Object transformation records
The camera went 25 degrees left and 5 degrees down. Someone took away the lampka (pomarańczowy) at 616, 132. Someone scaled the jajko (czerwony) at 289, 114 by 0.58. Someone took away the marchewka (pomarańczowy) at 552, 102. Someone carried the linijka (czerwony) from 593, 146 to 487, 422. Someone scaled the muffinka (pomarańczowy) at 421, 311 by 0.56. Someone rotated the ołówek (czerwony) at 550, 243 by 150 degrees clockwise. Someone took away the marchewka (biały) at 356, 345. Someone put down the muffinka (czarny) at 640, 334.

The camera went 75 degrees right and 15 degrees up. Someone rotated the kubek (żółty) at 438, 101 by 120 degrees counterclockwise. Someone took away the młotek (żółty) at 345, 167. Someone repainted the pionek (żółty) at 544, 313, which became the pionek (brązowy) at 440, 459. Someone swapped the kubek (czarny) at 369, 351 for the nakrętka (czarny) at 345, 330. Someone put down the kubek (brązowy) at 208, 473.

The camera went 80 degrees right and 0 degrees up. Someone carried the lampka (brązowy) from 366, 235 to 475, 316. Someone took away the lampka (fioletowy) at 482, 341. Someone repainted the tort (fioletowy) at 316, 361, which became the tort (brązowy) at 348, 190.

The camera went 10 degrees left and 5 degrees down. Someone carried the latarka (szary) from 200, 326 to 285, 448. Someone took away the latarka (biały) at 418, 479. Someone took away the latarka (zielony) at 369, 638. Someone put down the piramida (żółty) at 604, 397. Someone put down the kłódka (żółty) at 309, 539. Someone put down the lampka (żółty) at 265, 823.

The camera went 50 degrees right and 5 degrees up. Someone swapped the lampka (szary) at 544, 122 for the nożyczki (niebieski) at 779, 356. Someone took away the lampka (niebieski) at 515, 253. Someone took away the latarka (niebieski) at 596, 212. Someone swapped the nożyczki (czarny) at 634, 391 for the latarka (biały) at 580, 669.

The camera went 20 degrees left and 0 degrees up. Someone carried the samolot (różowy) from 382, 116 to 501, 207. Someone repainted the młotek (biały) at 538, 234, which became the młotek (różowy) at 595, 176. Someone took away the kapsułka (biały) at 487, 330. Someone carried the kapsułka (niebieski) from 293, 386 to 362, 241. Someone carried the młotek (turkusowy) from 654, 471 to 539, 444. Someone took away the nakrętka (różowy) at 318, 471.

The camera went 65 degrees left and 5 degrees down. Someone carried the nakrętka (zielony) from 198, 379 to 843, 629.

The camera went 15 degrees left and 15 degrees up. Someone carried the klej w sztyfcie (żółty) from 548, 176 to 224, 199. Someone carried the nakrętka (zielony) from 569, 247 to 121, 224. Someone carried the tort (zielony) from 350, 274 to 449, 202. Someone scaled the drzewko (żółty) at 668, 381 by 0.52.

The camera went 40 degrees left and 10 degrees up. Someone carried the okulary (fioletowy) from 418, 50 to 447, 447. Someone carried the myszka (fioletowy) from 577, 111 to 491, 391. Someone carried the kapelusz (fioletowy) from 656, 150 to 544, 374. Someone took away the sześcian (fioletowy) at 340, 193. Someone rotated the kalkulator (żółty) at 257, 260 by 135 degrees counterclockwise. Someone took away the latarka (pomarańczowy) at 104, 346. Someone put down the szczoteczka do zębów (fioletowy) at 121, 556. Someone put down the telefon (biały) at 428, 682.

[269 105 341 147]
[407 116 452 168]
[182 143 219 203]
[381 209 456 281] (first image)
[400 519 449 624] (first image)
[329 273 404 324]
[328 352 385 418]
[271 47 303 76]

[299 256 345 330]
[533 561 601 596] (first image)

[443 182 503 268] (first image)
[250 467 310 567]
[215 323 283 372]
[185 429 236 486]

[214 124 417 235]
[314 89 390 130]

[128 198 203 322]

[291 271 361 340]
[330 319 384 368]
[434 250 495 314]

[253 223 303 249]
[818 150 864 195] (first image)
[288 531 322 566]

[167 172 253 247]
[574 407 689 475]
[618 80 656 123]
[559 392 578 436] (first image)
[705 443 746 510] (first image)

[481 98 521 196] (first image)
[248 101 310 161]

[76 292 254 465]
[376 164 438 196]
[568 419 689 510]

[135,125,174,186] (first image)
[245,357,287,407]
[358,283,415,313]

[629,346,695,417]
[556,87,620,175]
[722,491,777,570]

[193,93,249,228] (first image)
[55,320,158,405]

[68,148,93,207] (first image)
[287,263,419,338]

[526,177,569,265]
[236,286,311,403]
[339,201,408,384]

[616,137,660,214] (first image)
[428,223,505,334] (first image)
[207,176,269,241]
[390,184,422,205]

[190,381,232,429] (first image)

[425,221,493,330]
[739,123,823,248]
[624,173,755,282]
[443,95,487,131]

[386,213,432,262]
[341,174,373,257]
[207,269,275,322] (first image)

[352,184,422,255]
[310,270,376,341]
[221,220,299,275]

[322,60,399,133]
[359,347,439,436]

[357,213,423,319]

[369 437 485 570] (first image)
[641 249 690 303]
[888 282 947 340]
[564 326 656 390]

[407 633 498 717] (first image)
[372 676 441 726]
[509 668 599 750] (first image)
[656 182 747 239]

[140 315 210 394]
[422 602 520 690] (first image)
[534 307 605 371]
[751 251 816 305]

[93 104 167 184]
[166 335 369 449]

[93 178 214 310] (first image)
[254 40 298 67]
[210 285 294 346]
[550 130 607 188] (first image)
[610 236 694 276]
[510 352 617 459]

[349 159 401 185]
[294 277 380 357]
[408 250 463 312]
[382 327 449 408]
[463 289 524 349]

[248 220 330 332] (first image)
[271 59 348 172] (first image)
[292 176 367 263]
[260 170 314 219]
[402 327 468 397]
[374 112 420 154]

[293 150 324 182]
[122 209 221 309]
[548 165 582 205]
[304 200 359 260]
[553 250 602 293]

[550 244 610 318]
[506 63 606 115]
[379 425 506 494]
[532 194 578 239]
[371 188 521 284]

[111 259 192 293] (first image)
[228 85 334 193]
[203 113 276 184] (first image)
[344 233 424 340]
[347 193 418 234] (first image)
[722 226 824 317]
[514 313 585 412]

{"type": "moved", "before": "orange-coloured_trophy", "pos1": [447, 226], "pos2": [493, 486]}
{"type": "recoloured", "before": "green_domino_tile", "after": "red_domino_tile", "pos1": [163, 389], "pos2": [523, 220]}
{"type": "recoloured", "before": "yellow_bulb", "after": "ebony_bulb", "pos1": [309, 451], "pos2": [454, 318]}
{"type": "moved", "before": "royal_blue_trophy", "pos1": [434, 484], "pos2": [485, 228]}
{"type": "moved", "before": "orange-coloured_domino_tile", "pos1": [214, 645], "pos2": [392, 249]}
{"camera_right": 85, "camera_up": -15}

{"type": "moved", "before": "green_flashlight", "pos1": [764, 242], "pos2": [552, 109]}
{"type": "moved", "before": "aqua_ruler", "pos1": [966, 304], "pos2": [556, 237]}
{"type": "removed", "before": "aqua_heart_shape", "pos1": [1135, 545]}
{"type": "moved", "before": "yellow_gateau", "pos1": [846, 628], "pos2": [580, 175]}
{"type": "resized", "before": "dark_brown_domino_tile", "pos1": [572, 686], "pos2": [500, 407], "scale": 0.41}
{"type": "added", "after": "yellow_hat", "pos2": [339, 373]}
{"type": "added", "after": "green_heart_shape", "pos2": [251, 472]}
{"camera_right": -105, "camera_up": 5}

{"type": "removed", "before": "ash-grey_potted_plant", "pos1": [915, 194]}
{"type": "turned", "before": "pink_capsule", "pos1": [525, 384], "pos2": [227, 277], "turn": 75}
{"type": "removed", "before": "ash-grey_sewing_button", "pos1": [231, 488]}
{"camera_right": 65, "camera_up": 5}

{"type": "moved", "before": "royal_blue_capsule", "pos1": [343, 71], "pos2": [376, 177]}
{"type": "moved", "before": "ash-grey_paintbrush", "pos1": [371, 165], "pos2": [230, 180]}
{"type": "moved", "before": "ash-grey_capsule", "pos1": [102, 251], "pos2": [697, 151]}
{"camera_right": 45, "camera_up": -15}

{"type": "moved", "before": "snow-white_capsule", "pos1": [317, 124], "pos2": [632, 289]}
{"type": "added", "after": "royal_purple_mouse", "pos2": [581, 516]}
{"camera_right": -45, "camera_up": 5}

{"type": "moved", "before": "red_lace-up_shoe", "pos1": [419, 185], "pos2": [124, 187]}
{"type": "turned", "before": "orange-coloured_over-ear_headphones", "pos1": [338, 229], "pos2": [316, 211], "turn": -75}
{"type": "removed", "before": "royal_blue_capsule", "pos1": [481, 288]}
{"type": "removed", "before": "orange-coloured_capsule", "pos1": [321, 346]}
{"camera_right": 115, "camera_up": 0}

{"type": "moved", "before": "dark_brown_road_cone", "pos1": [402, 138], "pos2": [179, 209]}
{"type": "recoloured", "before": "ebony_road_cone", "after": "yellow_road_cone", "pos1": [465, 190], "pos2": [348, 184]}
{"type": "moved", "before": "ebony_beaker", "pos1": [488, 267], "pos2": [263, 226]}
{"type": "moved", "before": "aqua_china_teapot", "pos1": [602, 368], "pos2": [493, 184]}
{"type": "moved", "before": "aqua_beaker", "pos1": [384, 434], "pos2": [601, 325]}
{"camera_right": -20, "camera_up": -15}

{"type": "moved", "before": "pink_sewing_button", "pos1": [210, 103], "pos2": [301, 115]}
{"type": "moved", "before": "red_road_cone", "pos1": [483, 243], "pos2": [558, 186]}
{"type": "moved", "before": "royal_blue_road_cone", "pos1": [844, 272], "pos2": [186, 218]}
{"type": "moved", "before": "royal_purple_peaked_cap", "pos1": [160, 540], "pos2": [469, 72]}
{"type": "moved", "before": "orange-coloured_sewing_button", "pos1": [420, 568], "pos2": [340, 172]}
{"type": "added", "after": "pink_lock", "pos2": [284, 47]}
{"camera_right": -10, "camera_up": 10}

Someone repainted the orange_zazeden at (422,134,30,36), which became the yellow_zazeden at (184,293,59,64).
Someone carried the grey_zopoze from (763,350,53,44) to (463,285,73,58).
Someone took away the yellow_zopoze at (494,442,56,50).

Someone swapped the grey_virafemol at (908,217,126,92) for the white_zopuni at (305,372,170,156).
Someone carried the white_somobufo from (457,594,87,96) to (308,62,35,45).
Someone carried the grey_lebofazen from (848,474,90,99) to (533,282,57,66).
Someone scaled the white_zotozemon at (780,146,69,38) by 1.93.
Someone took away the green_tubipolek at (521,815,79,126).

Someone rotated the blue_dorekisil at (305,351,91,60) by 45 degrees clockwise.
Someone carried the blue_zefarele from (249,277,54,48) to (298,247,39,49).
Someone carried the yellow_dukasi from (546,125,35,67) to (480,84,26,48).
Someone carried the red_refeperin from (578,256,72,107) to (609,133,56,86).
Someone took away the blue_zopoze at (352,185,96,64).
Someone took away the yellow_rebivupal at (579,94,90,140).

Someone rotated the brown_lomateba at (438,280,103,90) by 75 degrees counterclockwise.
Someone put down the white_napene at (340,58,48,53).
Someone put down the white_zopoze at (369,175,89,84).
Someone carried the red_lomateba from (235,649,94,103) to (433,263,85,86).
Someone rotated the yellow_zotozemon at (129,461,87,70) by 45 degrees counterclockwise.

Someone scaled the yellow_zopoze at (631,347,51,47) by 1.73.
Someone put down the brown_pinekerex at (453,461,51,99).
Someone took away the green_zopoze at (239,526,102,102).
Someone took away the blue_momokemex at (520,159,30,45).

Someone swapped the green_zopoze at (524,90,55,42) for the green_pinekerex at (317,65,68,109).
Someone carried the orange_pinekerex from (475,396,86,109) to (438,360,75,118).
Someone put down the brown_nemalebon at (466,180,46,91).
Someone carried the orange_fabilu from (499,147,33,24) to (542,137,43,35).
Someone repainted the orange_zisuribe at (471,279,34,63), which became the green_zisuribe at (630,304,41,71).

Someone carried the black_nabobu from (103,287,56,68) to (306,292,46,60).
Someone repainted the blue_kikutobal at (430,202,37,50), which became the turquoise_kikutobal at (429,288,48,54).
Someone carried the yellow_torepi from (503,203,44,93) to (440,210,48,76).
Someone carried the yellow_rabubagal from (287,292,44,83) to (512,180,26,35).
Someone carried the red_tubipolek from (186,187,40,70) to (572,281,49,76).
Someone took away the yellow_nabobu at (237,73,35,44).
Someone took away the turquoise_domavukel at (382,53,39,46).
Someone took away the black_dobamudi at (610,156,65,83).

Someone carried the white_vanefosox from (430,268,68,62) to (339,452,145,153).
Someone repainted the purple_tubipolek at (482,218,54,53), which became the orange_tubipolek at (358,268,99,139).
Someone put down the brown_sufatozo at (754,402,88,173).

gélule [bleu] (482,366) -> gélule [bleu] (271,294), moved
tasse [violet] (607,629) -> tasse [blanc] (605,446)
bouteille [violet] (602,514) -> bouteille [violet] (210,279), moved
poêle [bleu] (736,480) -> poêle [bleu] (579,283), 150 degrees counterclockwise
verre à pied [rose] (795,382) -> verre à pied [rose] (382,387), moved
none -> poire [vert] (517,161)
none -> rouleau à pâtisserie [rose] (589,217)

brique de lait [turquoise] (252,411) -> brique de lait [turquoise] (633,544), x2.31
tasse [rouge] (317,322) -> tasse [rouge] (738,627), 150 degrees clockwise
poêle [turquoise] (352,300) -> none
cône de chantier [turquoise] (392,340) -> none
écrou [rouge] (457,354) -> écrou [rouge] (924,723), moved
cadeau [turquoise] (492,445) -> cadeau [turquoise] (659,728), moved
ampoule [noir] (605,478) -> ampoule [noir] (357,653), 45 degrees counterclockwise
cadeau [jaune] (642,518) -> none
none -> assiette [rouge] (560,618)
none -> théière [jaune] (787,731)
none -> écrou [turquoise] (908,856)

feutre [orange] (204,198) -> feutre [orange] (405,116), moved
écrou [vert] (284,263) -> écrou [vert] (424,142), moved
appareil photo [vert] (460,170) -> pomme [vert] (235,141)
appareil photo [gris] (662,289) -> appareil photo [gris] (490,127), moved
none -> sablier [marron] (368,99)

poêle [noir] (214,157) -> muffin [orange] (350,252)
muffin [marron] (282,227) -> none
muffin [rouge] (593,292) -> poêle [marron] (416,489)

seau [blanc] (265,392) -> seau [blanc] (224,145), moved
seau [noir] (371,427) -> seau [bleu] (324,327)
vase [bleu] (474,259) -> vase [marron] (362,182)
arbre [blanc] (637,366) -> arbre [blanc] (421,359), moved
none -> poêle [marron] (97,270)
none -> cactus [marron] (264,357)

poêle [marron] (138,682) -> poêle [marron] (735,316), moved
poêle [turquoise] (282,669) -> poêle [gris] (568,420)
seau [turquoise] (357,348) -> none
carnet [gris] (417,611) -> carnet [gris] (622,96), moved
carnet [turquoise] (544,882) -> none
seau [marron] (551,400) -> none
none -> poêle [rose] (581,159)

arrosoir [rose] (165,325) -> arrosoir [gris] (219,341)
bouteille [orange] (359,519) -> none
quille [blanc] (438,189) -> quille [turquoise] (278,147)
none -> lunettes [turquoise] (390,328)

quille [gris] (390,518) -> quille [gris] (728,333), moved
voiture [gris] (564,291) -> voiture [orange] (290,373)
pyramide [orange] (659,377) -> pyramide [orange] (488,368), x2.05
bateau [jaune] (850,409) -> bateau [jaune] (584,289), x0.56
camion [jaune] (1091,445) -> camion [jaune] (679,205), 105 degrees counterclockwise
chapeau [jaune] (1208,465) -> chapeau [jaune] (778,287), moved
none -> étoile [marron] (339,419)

# Task goal
Count each line above where the string "violet" occurs. Give the number only.

# Answer for this exercise
2